START EXERCISE DATA
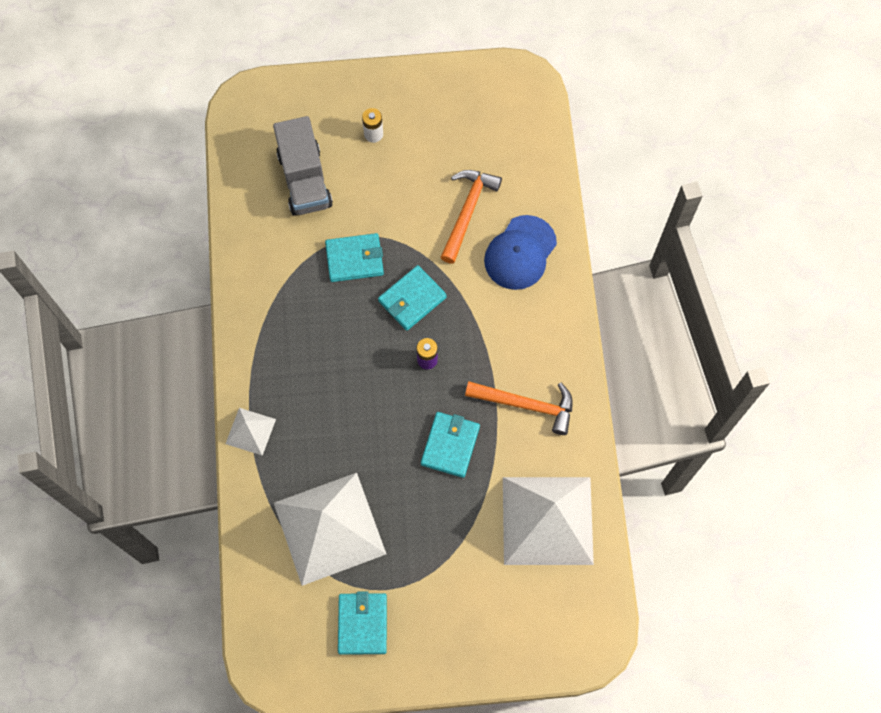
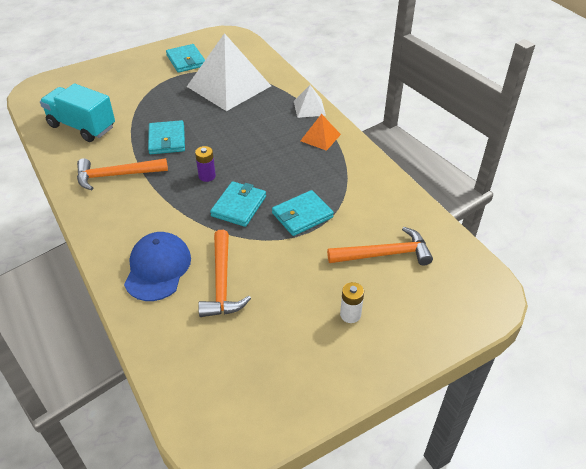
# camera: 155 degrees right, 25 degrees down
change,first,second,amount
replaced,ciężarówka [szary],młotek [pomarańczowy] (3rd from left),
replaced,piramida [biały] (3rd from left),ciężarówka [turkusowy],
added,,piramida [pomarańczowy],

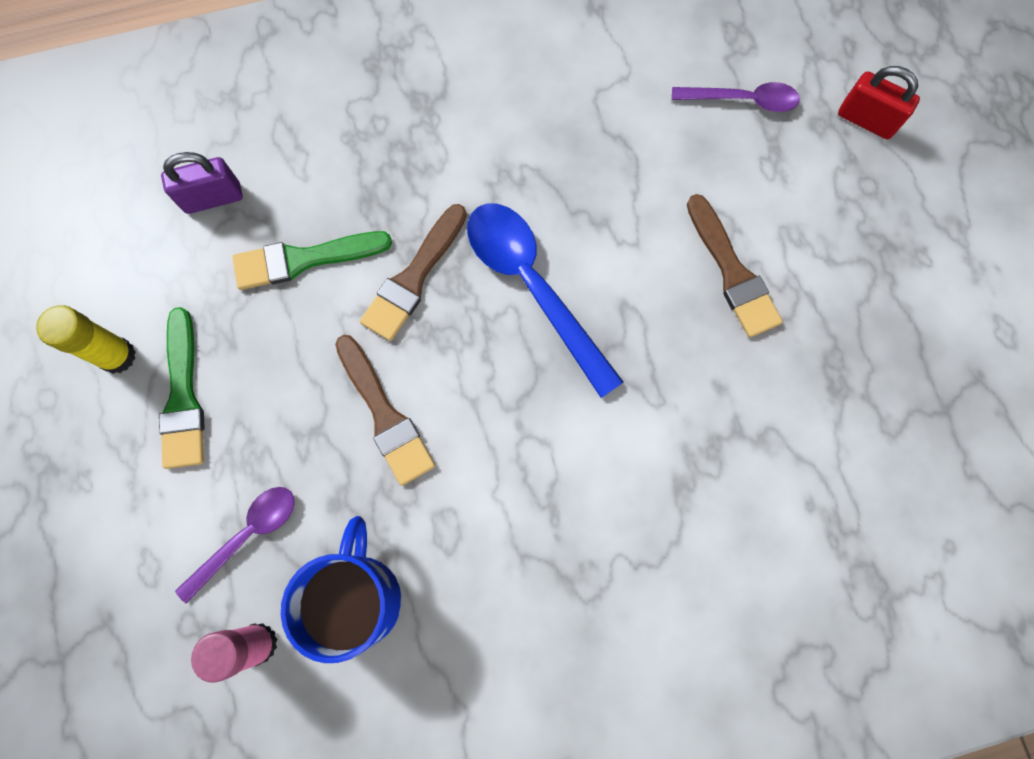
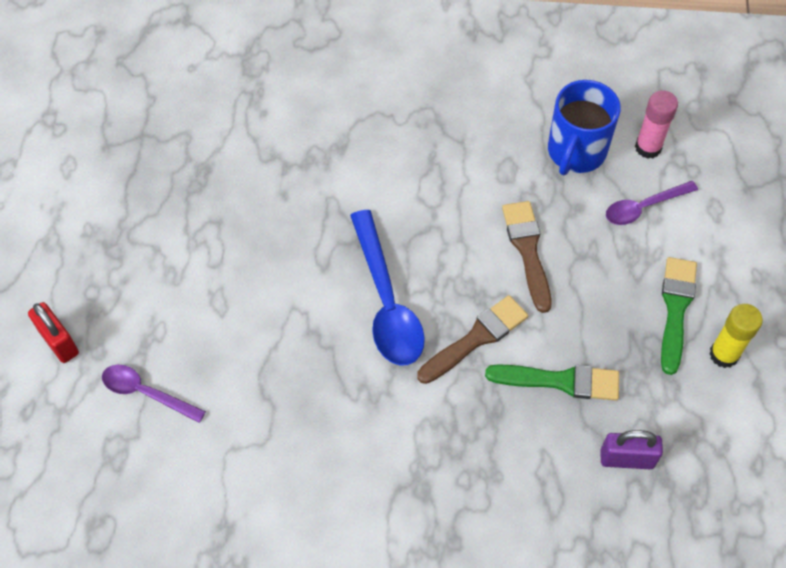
# camera: 160 degrees left, 15 degrees down
change,first,second,amount
removed,pędzel [brązowy] (3rd from left),,

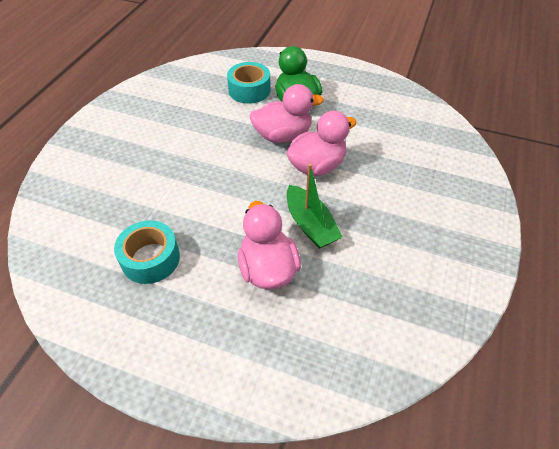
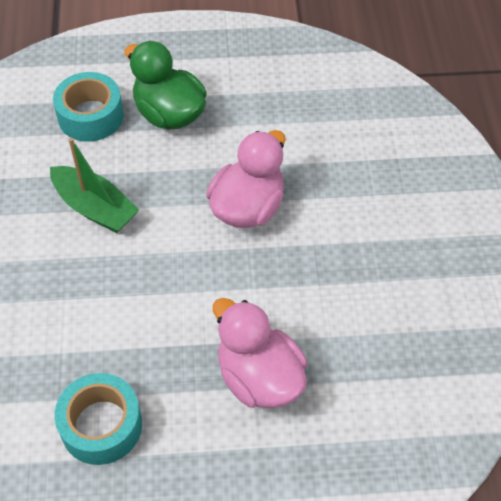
# camera: 25 degrees left, 5 degrees up
change,first,second,amount
removed,kaczka [różowy] (2nd from left),,
moved,łódka [zielony],,

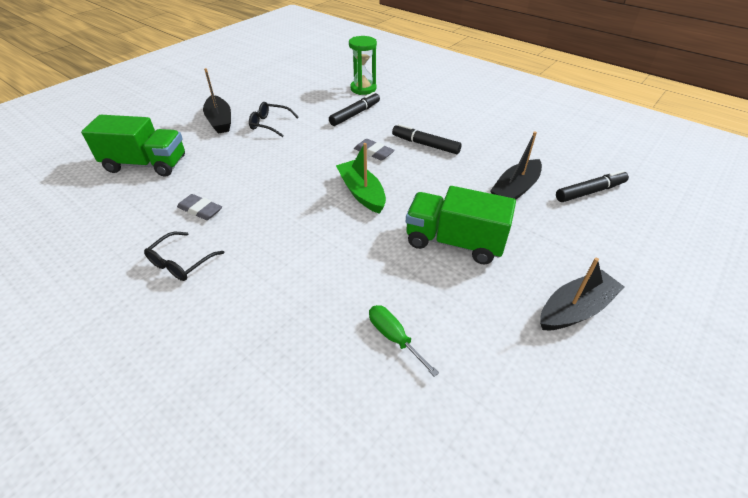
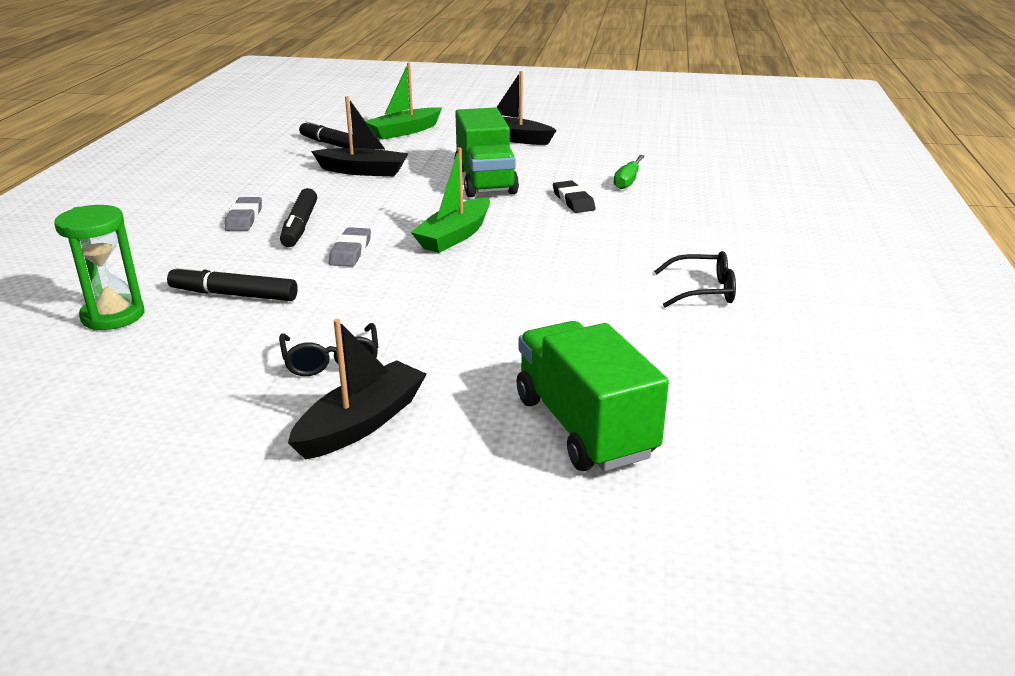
# camera: 120 degrees left, 15 degrees down
change,first,second,amount
moved,gumka do mazania [szary] (1st from left),,
added,,łódka [zielony] (1st from left),
added,,gumka do mazania [czarny],

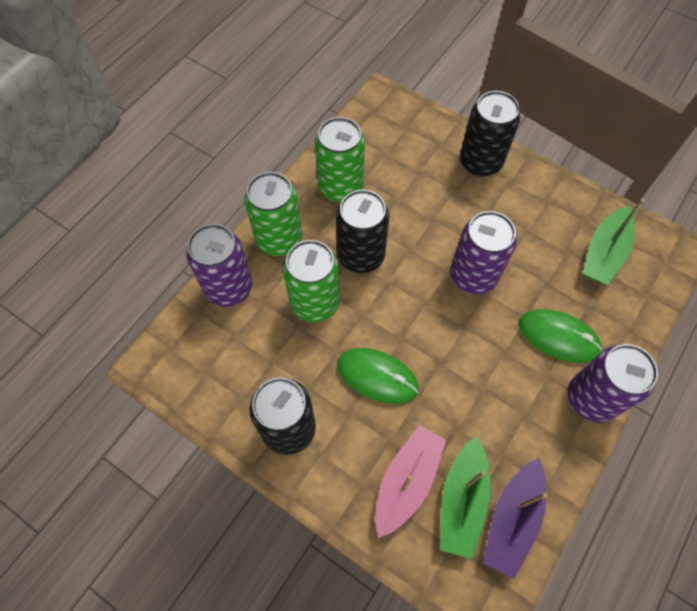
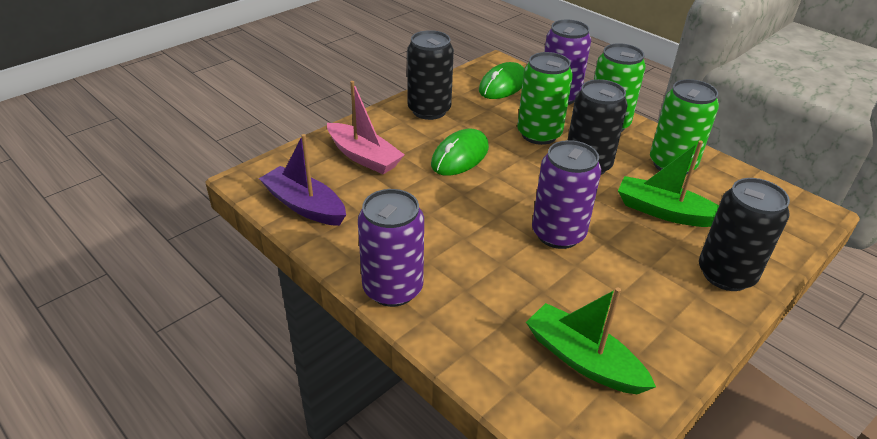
# camera: 100 degrees right, 25 degrees down
change,first,second,amount
moved,łódka [zielony] (1st from left in the first image),łódka [zielony] (2nd from left),
moved,myszka [zielony] (2nd from left),,

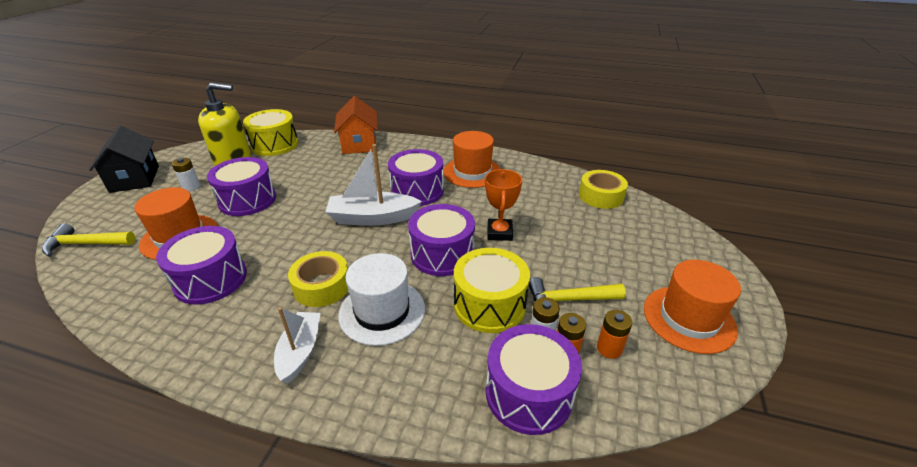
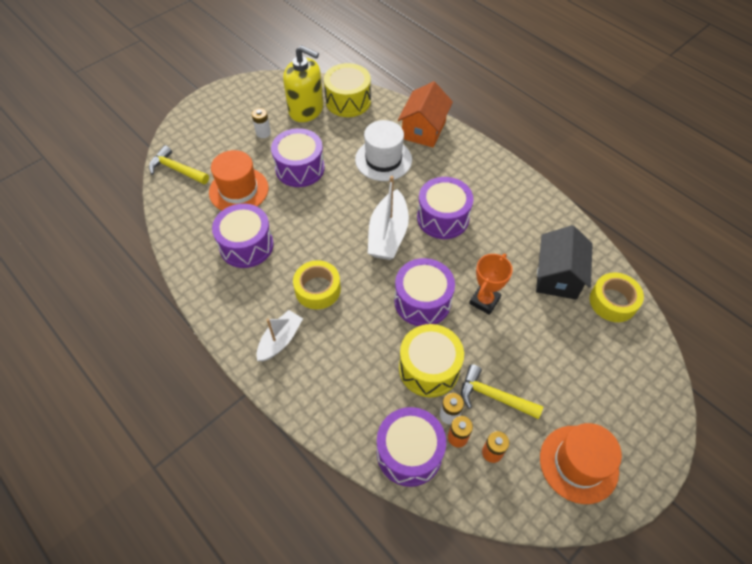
# camera: 30 degrees right, 20 degrees up
change,first,second,amount
moved,domek [czarny],,
turned,łódka [biały] (2nd from left),,105 degrees counterclockwise
moved,kapelusz [biały],,
removed,kapelusz [pomarańczowy] (2nd from left),,

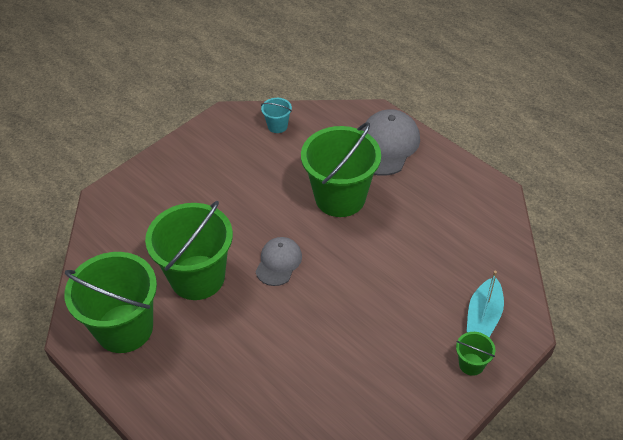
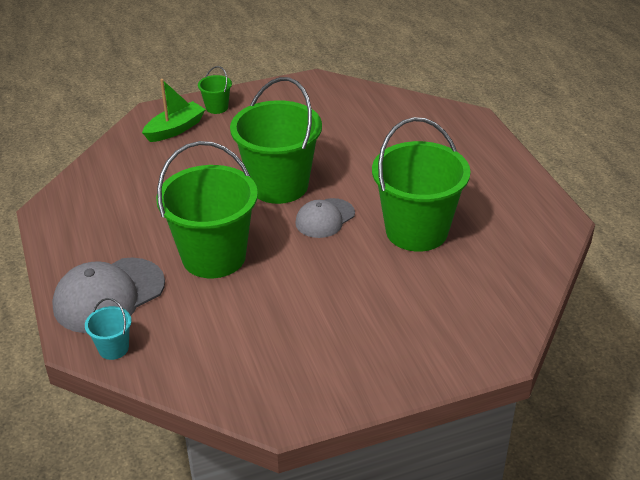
# camera: 155 degrees left, 10 degrees down
change,first,second,amount
moved,wiadro [zielony] (1st from left in the first image),wiadro [zielony] (3rd from left),
moved,wiadro [turkusowy],,
recoloured,łódka [turkusowy],łódka [zielony],

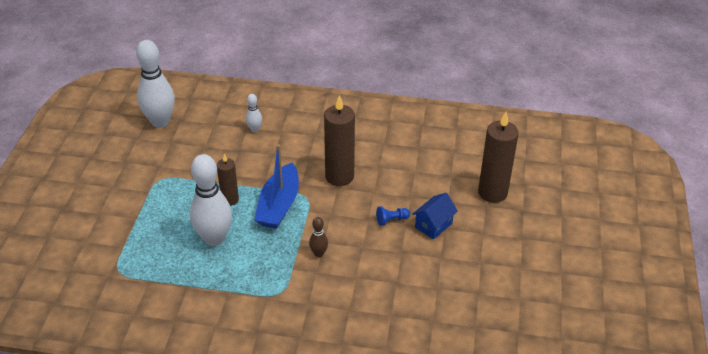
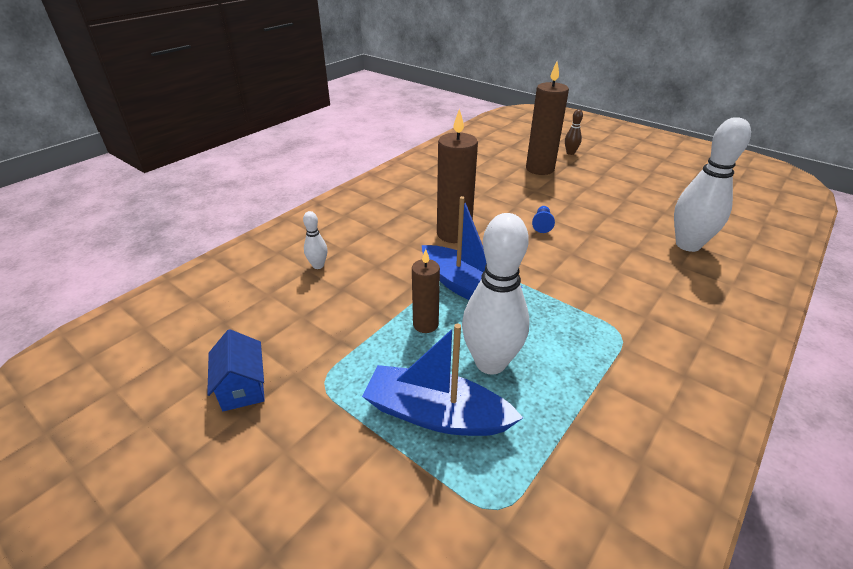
# camera: 60 degrees left, 5 degrees down
change,first,second,amount
moved,kręgiel [biały] (1st from left in the first image),kręgiel [biały] (3rd from left),
moved,kręgiel [brązowy],,
moved,domek [niebieski],,
added,,łódka [niebieski] (1st from left),

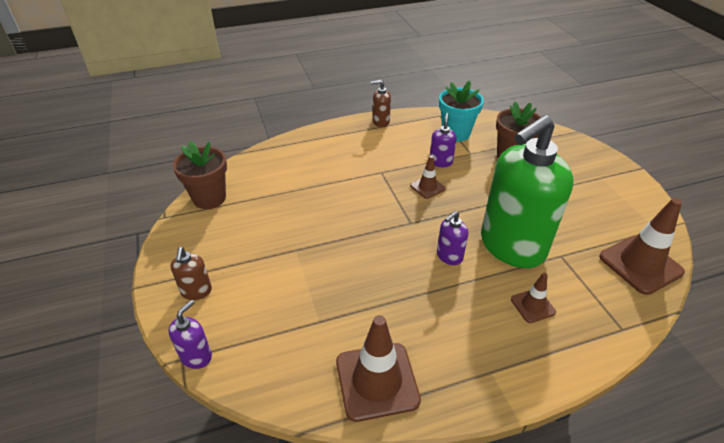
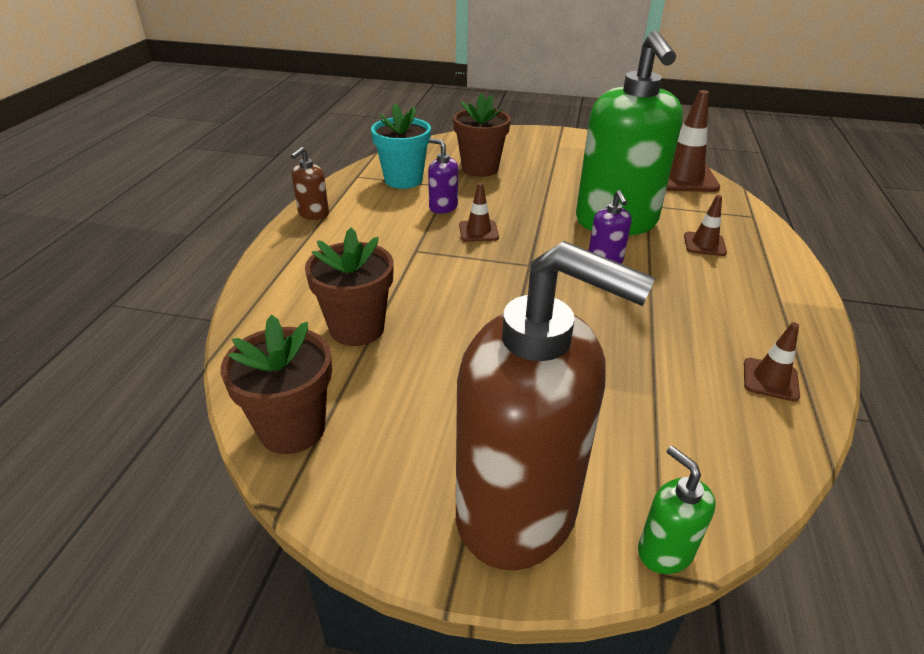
# camera: 60 degrees left, 5 degrees down
change,first,second,amount
recoloured,dozownik mydła [fioletowy] (1st from left),dozownik mydła [zielony] (2nd from left),
resized,dozownik mydła [brązowy] (1st from left in the first image),dozownik mydła [brązowy] (2nd from left),x2.50
resized,pachołek [brązowy] (1st from left in the first image),pachołek [brązowy] (4th from left),x0.53
added,,doniczka [brązowy] (2nd from left),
END EXERCISE DATA
* [AIM OF THE TASK]
Without any picture, return exactly the lines of the records above from the first through the line that contains "replaced,piramida [biały] (3rd".

* [SOLUTION TO THIS EXERCISE]
# camera: 155 degrees right, 25 degrees down
change,first,second,amount
replaced,ciężarówka [szary],młotek [pomarańczowy] (3rd from left),
replaced,piramida [biały] (3rd from left),ciężarówka [turkusowy],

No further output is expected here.